## TASK DETAILS
Search the data below for lines that include the word "cone" and state how many there are, nothing else.

#####

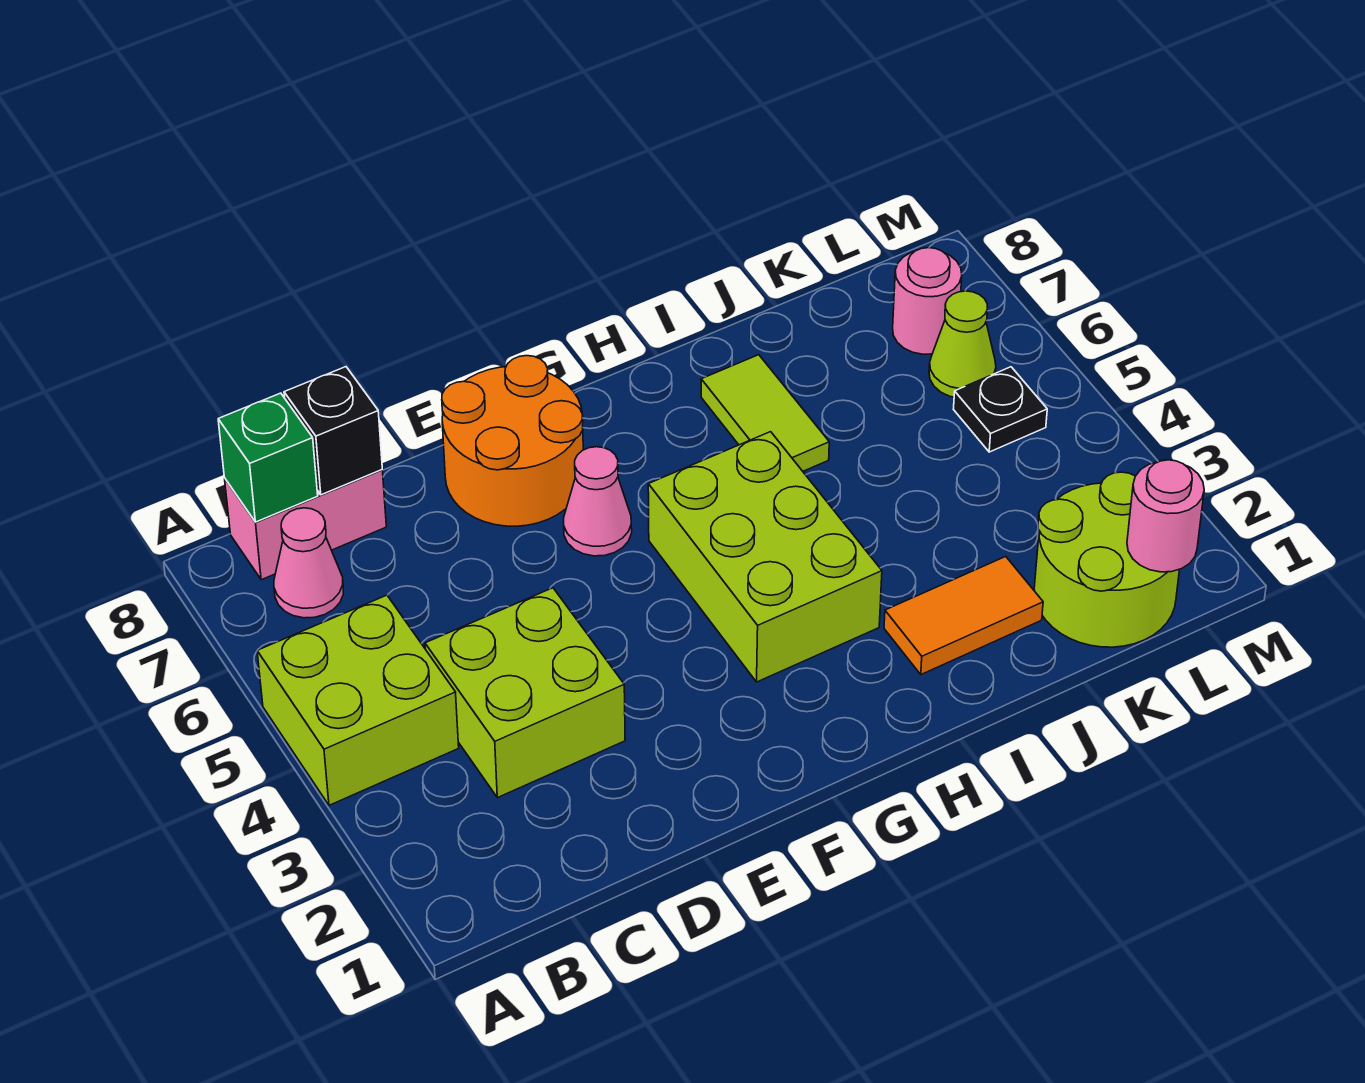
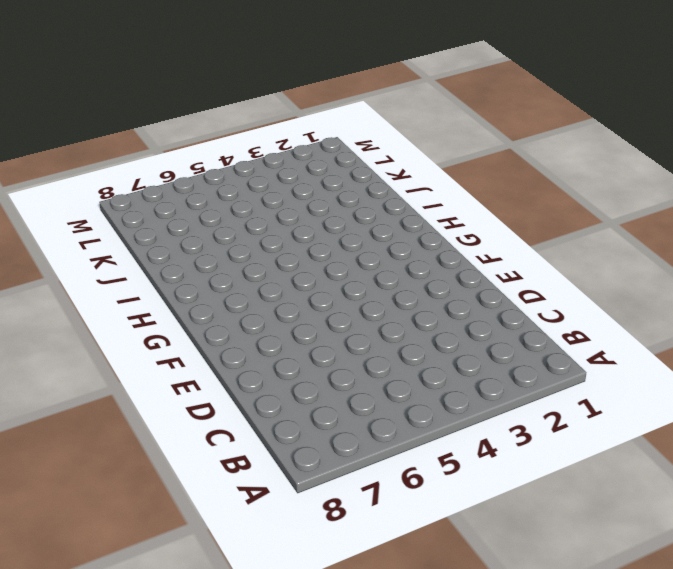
none -> lime brick A4:B5 level 1
none -> pink cone B7 level 1
none -> pink brick B8:C8 level 1

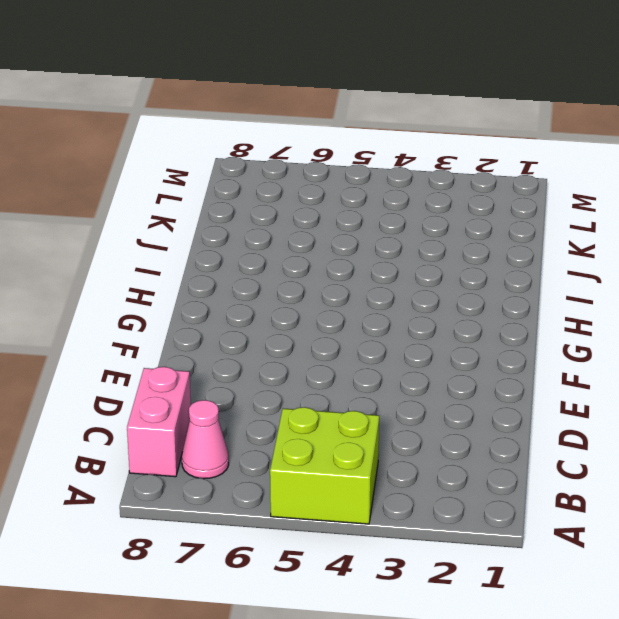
none -> lime brick C3:D4 level 1
none -> orange round brick E7:F8 level 1
none -> pink cone F6 level 1

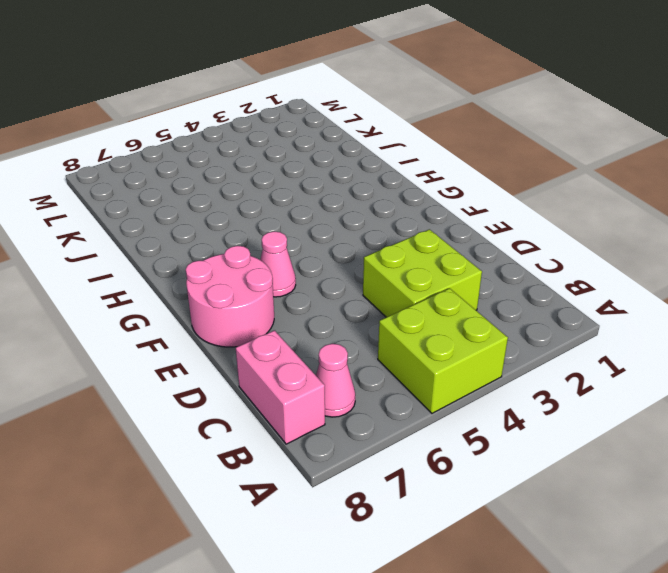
pink round brick E7:F8 level 1 -> orange round brick E7:F8 level 1
none -> lime brick G3:H5 level 1
none -> orange tile I2:J2 level 1
none -> lime tile I6:I7 level 1

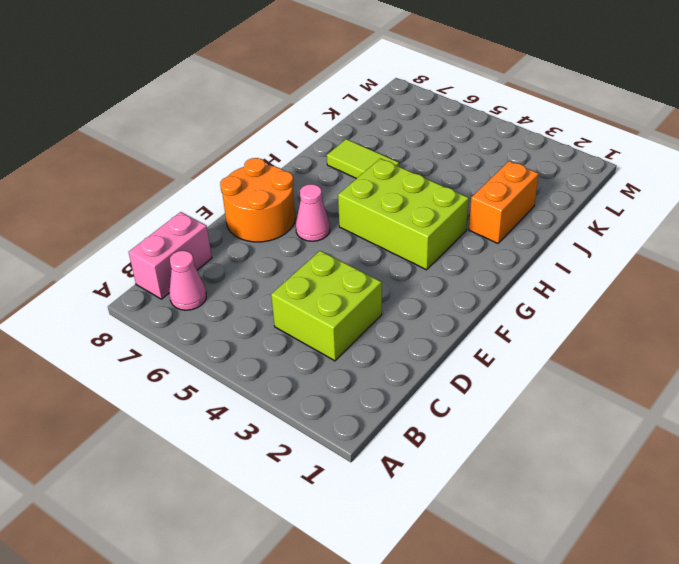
orange brick I2:J2 level 1 -> orange tile I2:J2 level 1
none -> lime brick A4:B5 level 1
none -> lime round brick K1:L2 level 1
none -> black plate L5 level 1

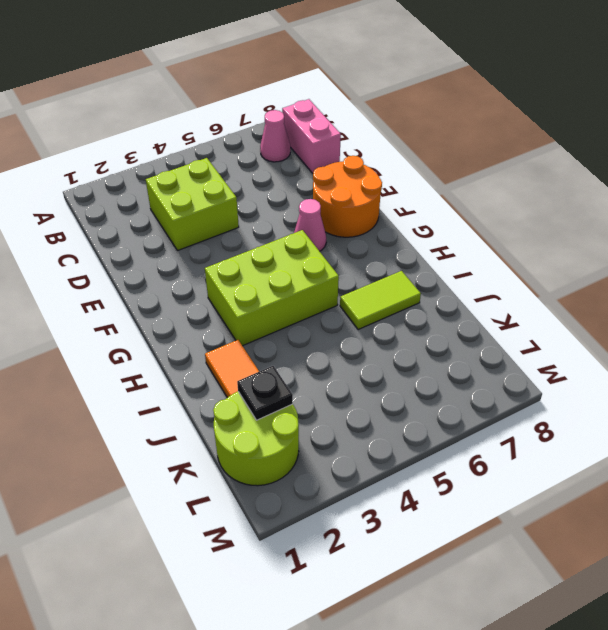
black plate K2 level 2 -> black plate L5 level 1
none -> lime brick A4:B5 level 1
none -> lime cone L6 level 1
none -> pink round brick L7 level 1

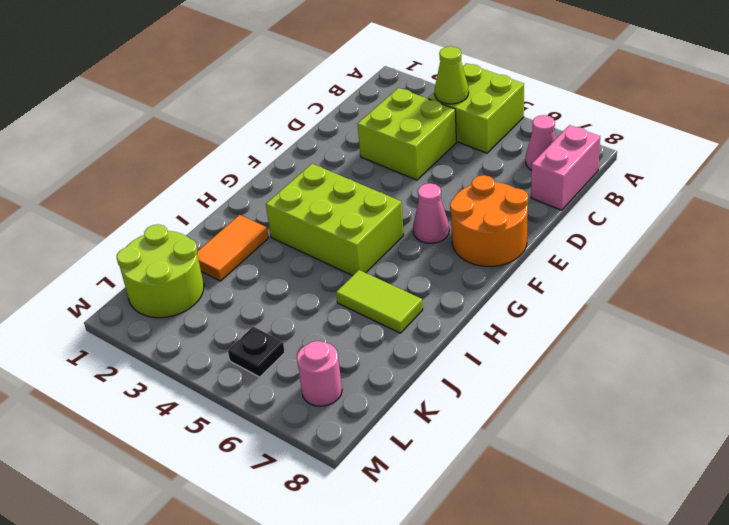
lime cone B4 level 2 -> lime cone L6 level 1
none -> green brick B8 level 2
none -> black brick C8 level 2
none -> pink round brick L1 level 2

#####

## RESULT FOR THIS EXERCISE
4